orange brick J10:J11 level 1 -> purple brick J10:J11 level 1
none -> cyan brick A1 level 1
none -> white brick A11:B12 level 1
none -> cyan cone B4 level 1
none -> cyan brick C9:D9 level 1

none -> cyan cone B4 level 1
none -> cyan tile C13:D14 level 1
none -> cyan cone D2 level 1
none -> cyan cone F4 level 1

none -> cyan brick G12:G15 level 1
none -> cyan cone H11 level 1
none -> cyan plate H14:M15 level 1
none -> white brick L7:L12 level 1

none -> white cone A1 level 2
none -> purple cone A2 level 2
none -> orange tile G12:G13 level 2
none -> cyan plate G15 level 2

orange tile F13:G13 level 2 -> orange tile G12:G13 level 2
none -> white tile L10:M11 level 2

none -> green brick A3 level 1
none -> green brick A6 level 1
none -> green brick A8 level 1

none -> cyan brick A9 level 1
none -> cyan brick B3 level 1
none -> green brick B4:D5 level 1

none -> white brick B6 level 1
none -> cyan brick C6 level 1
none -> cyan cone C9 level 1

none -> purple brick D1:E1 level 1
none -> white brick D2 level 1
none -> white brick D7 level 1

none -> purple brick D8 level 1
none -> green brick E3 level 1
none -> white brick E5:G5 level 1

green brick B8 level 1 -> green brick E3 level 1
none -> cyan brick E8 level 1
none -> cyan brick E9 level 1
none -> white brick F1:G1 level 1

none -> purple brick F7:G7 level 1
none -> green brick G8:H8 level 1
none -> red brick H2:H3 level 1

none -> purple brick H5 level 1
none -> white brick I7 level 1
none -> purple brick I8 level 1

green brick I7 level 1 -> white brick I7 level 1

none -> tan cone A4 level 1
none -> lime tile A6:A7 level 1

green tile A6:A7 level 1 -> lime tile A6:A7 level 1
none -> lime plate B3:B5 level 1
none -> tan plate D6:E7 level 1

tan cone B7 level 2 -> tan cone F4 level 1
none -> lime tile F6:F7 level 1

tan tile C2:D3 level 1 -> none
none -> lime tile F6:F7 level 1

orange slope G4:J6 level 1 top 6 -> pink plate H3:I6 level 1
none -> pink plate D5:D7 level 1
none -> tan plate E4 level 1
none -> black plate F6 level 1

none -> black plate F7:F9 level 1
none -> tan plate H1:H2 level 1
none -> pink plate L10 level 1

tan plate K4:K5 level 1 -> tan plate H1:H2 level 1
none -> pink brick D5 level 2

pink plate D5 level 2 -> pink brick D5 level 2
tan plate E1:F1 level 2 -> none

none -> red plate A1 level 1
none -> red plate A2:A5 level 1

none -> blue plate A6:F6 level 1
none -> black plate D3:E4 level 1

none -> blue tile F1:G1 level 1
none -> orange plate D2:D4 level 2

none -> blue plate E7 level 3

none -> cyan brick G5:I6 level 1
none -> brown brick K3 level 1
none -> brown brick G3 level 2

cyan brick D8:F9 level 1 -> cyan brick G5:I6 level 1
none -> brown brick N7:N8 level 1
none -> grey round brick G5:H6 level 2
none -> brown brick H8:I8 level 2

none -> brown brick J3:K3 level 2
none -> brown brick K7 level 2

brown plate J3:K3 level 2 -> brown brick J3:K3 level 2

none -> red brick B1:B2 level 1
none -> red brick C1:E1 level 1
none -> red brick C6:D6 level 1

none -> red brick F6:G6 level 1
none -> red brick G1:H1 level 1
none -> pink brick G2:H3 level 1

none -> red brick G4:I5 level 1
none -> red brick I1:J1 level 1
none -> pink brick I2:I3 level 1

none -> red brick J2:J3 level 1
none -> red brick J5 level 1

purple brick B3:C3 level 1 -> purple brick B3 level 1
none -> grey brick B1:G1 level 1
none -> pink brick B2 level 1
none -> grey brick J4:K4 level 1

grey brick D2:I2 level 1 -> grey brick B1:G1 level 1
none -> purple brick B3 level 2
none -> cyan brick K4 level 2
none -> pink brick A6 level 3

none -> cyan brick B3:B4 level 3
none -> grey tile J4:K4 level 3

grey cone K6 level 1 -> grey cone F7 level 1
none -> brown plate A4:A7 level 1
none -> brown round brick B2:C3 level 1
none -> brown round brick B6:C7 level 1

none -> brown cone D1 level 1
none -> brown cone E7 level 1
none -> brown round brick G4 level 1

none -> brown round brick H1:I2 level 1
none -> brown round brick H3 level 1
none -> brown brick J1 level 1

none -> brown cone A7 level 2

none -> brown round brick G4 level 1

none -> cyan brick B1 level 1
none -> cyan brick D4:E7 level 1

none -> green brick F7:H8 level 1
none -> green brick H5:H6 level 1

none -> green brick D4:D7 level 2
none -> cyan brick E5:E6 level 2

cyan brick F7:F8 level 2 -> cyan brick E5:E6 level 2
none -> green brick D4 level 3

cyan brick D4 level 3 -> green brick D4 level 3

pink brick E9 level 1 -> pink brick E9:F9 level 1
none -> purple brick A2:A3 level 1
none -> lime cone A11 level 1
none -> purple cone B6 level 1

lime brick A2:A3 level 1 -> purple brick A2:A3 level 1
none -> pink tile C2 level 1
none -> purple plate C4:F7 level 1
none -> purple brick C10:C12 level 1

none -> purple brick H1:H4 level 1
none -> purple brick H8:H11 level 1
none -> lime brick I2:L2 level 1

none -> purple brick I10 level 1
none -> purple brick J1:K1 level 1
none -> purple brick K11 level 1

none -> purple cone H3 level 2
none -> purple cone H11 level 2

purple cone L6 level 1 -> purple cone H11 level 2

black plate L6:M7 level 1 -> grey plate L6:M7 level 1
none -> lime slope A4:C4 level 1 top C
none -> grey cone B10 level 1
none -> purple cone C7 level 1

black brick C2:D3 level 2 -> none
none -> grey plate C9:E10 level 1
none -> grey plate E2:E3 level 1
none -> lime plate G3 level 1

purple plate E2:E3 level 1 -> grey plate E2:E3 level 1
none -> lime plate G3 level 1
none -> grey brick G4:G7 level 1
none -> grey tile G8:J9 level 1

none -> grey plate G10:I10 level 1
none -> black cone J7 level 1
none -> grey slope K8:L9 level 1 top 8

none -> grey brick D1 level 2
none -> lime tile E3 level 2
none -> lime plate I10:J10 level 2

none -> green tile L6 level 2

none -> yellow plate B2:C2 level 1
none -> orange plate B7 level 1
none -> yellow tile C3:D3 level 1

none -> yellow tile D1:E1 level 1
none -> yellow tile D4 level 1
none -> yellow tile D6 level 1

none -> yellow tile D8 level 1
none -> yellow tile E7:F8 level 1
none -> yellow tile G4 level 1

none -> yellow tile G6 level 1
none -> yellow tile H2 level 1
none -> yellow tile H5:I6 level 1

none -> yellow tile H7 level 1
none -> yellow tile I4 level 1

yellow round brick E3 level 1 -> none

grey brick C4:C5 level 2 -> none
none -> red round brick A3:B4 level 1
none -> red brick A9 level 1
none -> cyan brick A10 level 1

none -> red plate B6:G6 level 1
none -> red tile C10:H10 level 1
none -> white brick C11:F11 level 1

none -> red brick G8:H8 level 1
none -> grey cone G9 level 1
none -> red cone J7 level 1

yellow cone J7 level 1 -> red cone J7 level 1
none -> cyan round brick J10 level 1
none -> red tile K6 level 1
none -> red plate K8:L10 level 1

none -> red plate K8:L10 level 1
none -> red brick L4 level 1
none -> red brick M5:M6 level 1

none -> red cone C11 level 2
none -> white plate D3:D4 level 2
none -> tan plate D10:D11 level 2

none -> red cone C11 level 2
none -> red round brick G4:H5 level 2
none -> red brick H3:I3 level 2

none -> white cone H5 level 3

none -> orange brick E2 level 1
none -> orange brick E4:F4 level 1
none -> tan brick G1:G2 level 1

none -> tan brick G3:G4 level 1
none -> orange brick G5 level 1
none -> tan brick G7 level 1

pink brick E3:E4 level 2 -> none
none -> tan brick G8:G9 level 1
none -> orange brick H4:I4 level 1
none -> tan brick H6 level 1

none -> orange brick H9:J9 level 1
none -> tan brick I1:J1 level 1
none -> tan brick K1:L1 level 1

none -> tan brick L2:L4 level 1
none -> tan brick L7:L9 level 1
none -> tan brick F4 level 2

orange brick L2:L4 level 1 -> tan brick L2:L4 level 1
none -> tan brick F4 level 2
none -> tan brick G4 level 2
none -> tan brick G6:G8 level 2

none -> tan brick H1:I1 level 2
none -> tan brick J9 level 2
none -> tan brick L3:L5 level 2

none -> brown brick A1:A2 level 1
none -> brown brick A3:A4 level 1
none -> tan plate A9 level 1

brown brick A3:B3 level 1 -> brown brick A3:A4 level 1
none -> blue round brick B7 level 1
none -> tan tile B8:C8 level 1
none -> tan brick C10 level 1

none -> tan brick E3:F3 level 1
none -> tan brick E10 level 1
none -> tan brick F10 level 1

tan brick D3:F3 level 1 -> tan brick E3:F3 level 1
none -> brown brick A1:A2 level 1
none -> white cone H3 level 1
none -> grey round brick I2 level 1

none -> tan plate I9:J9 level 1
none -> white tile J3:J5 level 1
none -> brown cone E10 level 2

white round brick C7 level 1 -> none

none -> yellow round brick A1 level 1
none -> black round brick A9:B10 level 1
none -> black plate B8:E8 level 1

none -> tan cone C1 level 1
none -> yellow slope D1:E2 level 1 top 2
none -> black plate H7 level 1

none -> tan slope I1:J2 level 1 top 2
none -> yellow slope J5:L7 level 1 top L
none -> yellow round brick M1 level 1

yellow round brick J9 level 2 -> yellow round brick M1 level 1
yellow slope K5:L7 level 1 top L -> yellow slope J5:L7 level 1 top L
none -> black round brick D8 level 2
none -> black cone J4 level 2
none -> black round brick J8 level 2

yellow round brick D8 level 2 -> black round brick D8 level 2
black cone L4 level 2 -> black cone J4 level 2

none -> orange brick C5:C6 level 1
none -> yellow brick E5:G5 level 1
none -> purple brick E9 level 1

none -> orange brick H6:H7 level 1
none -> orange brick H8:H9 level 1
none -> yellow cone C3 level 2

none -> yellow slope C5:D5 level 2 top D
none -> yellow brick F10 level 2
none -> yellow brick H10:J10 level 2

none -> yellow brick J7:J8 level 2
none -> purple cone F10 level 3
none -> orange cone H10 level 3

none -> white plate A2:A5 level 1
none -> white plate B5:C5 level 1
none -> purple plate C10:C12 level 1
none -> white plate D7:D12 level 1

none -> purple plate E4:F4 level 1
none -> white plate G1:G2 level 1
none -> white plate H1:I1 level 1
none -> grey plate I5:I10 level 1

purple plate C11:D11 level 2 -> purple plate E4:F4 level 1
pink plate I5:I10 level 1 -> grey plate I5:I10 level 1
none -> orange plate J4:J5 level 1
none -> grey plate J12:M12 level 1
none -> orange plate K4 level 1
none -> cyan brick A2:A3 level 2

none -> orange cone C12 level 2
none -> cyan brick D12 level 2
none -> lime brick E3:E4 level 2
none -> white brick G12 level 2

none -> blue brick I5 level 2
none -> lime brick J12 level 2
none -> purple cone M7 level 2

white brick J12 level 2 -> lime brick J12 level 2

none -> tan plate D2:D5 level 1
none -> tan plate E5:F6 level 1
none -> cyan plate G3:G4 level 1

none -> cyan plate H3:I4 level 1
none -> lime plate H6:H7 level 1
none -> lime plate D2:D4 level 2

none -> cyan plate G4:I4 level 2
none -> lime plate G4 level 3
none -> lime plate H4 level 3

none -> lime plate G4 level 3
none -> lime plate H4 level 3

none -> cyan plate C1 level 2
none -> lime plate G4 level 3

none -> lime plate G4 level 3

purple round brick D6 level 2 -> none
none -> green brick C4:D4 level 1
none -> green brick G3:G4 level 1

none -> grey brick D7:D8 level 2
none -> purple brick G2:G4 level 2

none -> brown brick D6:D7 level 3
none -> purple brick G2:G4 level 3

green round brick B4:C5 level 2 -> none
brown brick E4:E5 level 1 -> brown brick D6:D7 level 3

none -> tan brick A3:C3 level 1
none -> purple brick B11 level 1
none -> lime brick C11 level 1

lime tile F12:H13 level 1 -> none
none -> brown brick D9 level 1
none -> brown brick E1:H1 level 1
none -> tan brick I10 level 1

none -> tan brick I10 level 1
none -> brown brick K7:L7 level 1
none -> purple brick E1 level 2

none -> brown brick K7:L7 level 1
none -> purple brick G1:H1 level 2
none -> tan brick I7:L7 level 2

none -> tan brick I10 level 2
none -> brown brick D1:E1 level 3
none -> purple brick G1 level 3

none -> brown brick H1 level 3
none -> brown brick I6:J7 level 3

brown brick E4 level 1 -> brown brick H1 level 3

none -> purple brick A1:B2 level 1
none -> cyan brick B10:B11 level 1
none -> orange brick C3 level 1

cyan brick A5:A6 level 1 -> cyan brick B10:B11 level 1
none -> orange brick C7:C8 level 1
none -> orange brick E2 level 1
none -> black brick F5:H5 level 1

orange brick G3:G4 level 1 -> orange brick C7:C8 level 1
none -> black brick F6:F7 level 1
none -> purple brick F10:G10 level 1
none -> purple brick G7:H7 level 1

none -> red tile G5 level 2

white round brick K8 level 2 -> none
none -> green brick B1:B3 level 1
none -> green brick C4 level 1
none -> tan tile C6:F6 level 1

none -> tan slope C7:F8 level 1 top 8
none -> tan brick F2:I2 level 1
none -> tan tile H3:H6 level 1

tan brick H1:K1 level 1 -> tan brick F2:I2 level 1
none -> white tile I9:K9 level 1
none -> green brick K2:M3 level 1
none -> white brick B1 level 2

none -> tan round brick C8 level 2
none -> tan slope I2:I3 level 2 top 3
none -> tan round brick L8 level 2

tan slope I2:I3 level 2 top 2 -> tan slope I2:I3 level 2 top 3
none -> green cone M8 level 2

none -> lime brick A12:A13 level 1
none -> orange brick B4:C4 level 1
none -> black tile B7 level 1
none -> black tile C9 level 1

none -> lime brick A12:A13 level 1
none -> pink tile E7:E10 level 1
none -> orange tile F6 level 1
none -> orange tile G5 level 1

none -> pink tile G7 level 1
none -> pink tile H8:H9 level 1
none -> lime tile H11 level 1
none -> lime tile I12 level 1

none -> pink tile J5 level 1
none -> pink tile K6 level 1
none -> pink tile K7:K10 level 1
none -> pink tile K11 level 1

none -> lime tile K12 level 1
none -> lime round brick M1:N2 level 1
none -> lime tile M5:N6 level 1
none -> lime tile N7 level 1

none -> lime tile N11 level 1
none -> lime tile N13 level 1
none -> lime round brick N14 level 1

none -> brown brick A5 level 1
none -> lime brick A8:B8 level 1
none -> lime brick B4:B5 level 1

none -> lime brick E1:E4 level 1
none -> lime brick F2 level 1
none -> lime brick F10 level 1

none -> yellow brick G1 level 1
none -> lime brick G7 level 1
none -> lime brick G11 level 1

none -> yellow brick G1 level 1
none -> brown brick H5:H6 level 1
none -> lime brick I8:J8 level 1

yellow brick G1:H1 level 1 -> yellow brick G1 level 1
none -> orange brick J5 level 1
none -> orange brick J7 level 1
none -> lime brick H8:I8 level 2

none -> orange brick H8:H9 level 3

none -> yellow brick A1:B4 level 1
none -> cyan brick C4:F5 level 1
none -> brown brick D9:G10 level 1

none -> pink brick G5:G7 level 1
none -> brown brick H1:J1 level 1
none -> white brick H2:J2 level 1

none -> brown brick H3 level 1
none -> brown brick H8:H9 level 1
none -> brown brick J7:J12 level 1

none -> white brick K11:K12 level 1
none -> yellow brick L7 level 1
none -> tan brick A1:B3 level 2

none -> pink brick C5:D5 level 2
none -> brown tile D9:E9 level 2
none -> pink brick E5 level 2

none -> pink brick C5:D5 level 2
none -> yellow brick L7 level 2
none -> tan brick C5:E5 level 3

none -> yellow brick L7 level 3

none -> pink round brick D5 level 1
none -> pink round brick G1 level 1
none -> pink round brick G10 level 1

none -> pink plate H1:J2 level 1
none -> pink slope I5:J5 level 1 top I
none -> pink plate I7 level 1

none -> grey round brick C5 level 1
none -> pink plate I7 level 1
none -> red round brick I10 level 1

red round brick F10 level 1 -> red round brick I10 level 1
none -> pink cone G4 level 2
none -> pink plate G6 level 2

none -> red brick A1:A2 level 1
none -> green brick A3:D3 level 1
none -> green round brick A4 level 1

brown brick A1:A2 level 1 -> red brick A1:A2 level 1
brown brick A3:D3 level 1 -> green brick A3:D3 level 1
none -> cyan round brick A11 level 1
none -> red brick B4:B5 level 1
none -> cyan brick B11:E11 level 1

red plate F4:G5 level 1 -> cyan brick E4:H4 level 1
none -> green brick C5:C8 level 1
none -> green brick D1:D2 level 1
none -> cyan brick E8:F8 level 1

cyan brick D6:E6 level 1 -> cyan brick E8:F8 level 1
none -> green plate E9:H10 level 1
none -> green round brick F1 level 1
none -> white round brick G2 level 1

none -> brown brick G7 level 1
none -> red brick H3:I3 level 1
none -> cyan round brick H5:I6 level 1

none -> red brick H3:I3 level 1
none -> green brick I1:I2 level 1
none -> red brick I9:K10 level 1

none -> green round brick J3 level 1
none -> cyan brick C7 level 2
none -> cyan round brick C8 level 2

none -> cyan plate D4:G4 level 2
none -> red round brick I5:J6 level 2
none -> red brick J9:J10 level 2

:: About this task ::
Please reproduce, exactly as they appear above, the lines from the line containing "none -> tan brick A3:C3 level 1" up to and including the line containing "cyan brick A5:A6".

:: Worked solution ::
none -> tan brick A3:C3 level 1
none -> purple brick B11 level 1
none -> lime brick C11 level 1

lime tile F12:H13 level 1 -> none
none -> brown brick D9 level 1
none -> brown brick E1:H1 level 1
none -> tan brick I10 level 1

none -> tan brick I10 level 1
none -> brown brick K7:L7 level 1
none -> purple brick E1 level 2

none -> brown brick K7:L7 level 1
none -> purple brick G1:H1 level 2
none -> tan brick I7:L7 level 2

none -> tan brick I10 level 2
none -> brown brick D1:E1 level 3
none -> purple brick G1 level 3

none -> brown brick H1 level 3
none -> brown brick I6:J7 level 3

brown brick E4 level 1 -> brown brick H1 level 3

none -> purple brick A1:B2 level 1
none -> cyan brick B10:B11 level 1
none -> orange brick C3 level 1

cyan brick A5:A6 level 1 -> cyan brick B10:B11 level 1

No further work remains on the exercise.